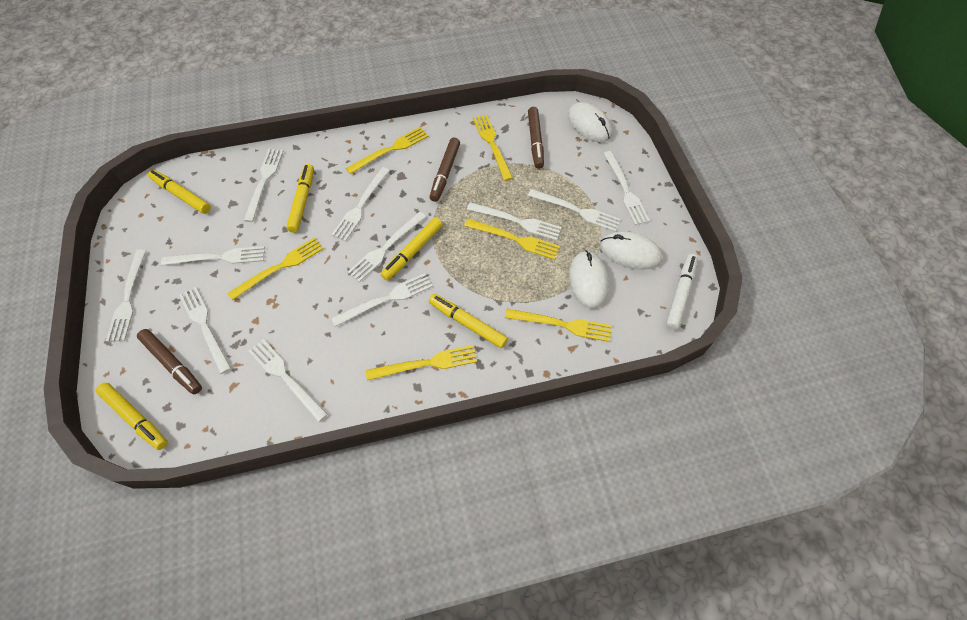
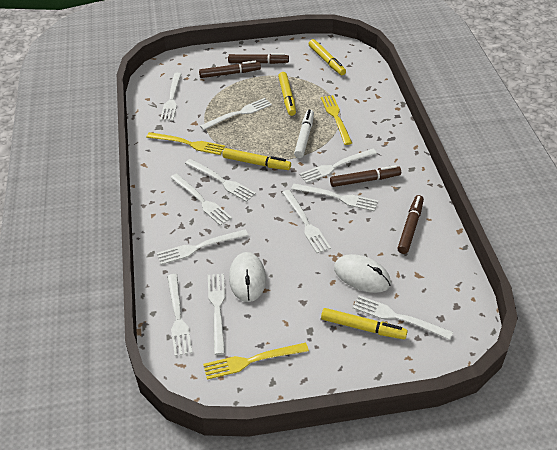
brown marker: 3 -> 4
white mouse: 3 -> 2
yellow fork: 6 -> 3
yellow marker: 5 -> 4

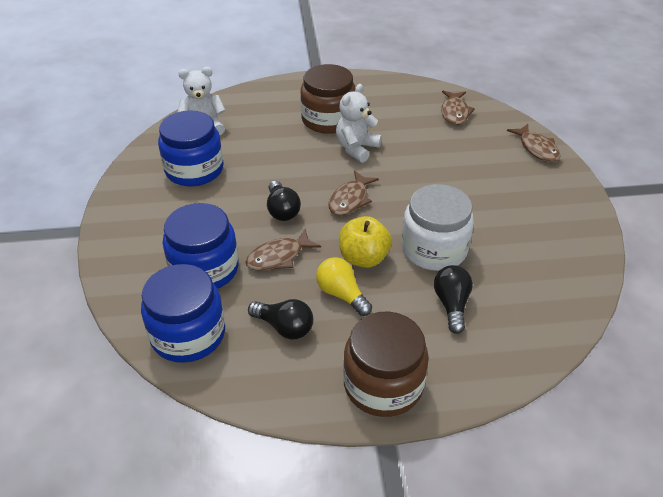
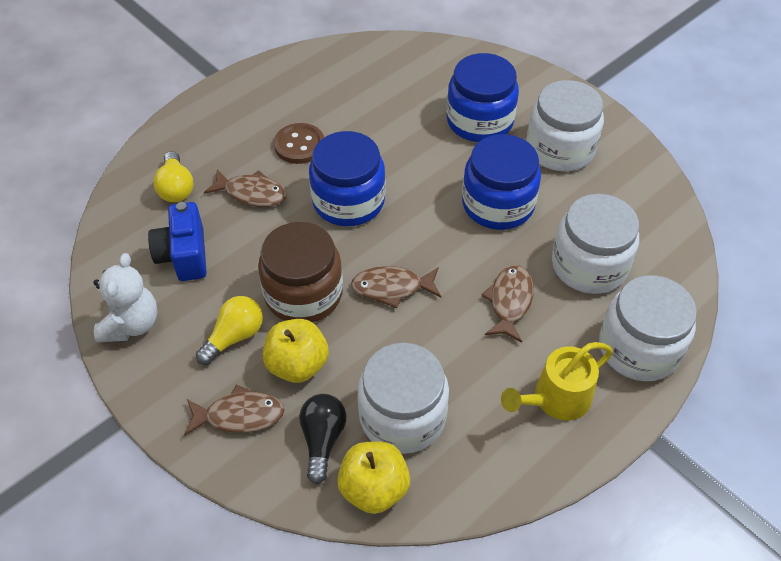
black light bulb: 3 -> 1
blue camera: 0 -> 1
brown button: 0 -> 1
brown jar: 2 -> 1
white jar: 1 -> 4
white teddy bear: 2 -> 1
yellow apple: 1 -> 2
yellow light bulb: 1 -> 2
yellow watering can: 0 -> 1

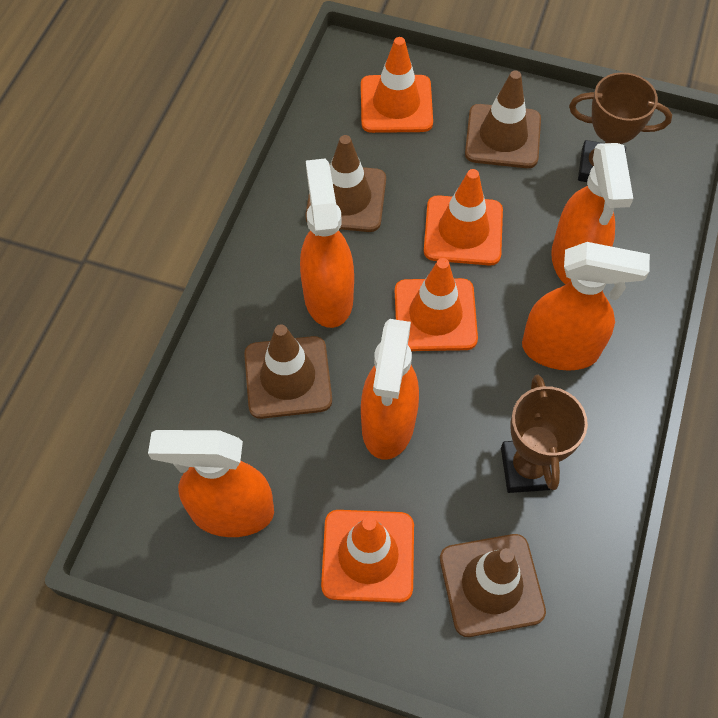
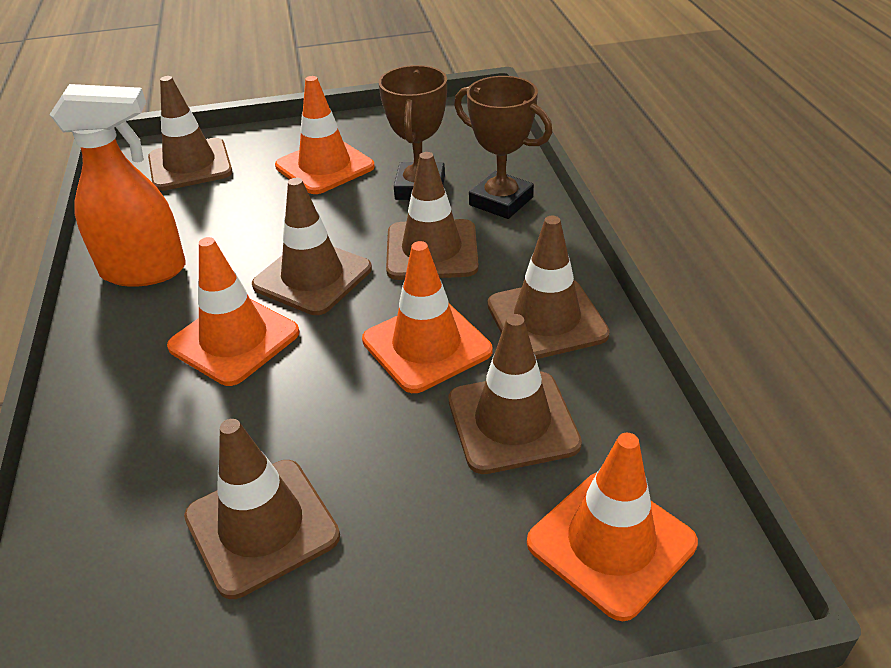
brown traffic cone: 4 -> 6
orange spray bottle: 5 -> 1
========================================
* Instructions for the task: Could you write out, word for word, the lines from the one containing "brown jar: 2 -> 1" through the last line of the records, leaving out the pictures?

* Reply to the exercise:
brown jar: 2 -> 1
white jar: 1 -> 4
white teddy bear: 2 -> 1
yellow apple: 1 -> 2
yellow light bulb: 1 -> 2
yellow watering can: 0 -> 1

brown traffic cone: 4 -> 6
orange spray bottle: 5 -> 1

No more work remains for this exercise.